*WHAT TO WORK ON:* Every line holding "went" should be copied from the records below.

(Stored items from a collection)
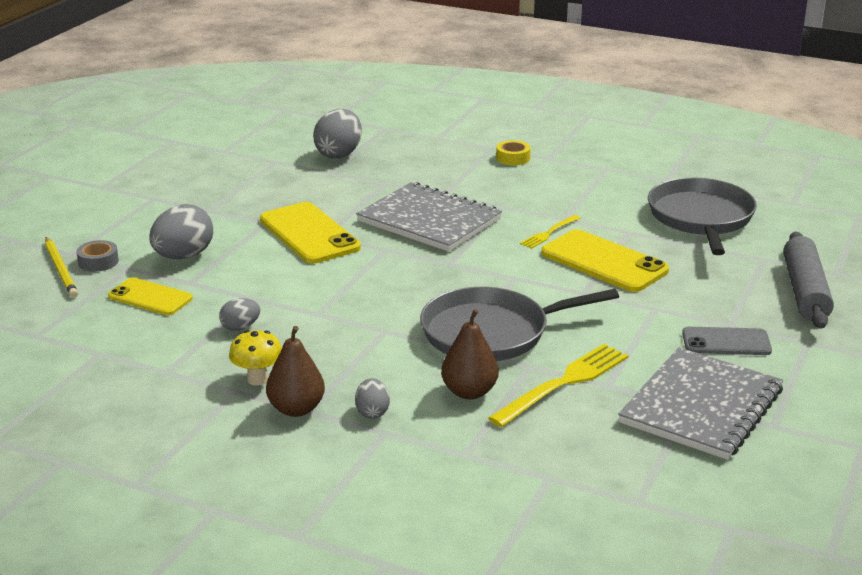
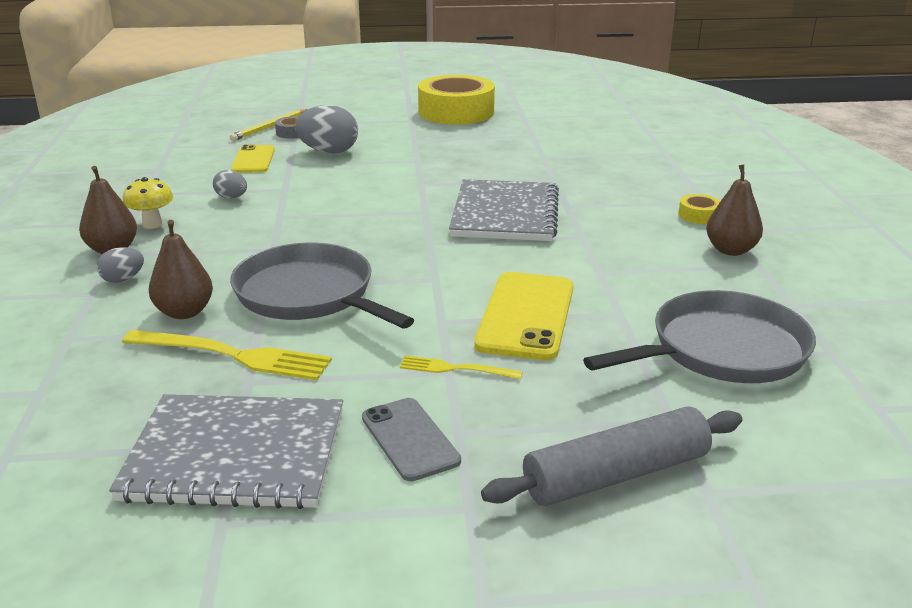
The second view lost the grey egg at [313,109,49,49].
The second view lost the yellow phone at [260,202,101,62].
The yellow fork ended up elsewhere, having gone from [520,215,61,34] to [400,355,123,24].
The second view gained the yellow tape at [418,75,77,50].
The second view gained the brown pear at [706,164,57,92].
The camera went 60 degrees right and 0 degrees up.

* * *

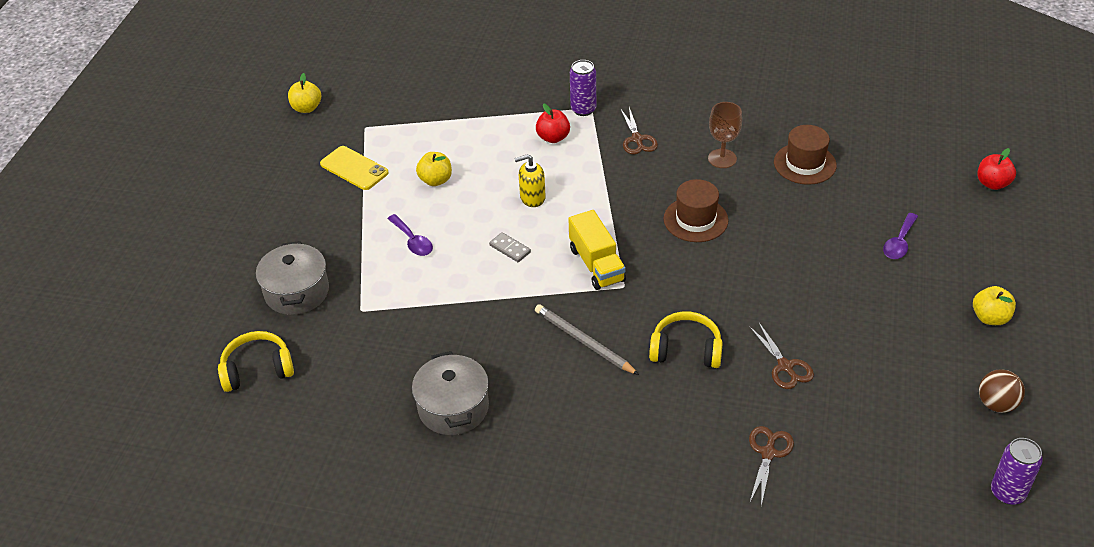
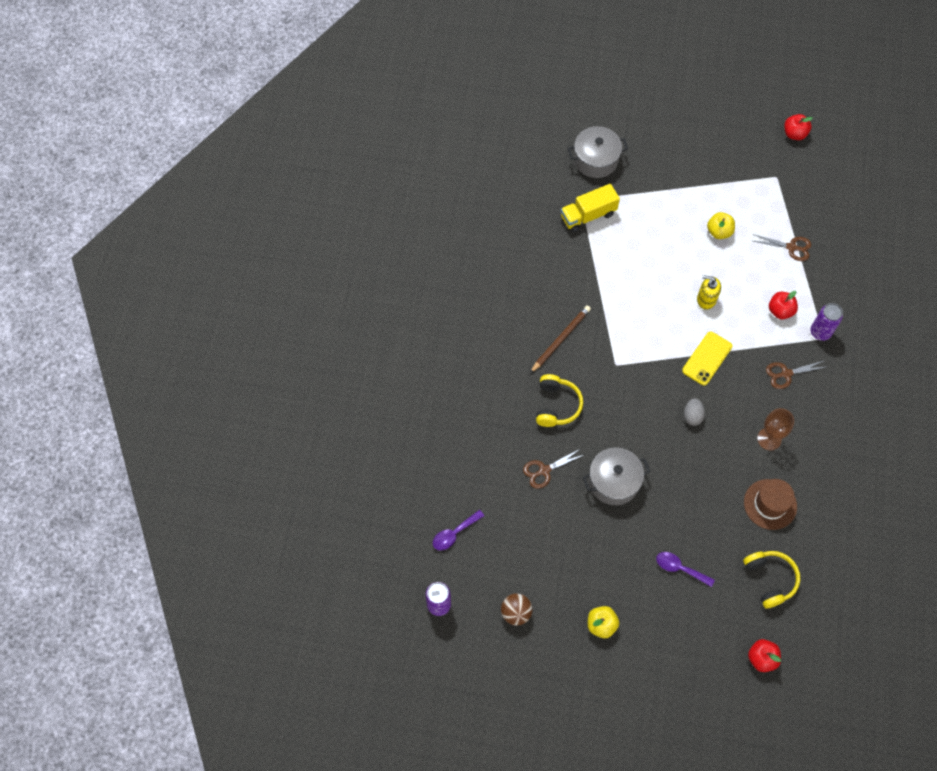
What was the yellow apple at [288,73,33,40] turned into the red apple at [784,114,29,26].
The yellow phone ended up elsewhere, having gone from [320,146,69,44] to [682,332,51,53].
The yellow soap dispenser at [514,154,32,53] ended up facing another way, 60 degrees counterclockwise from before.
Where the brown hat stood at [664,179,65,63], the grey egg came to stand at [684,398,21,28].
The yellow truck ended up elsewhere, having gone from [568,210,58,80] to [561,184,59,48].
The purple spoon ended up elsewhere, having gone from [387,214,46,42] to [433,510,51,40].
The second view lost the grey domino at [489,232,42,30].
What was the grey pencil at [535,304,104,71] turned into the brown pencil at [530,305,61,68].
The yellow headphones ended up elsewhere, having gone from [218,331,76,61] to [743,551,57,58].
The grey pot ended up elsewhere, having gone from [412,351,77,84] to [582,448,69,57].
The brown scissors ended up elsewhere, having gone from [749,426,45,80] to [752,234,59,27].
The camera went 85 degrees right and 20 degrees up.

*RESULT OF THIS TASK:*
The camera went 60 degrees right and 0 degrees up.
The camera went 85 degrees right and 20 degrees up.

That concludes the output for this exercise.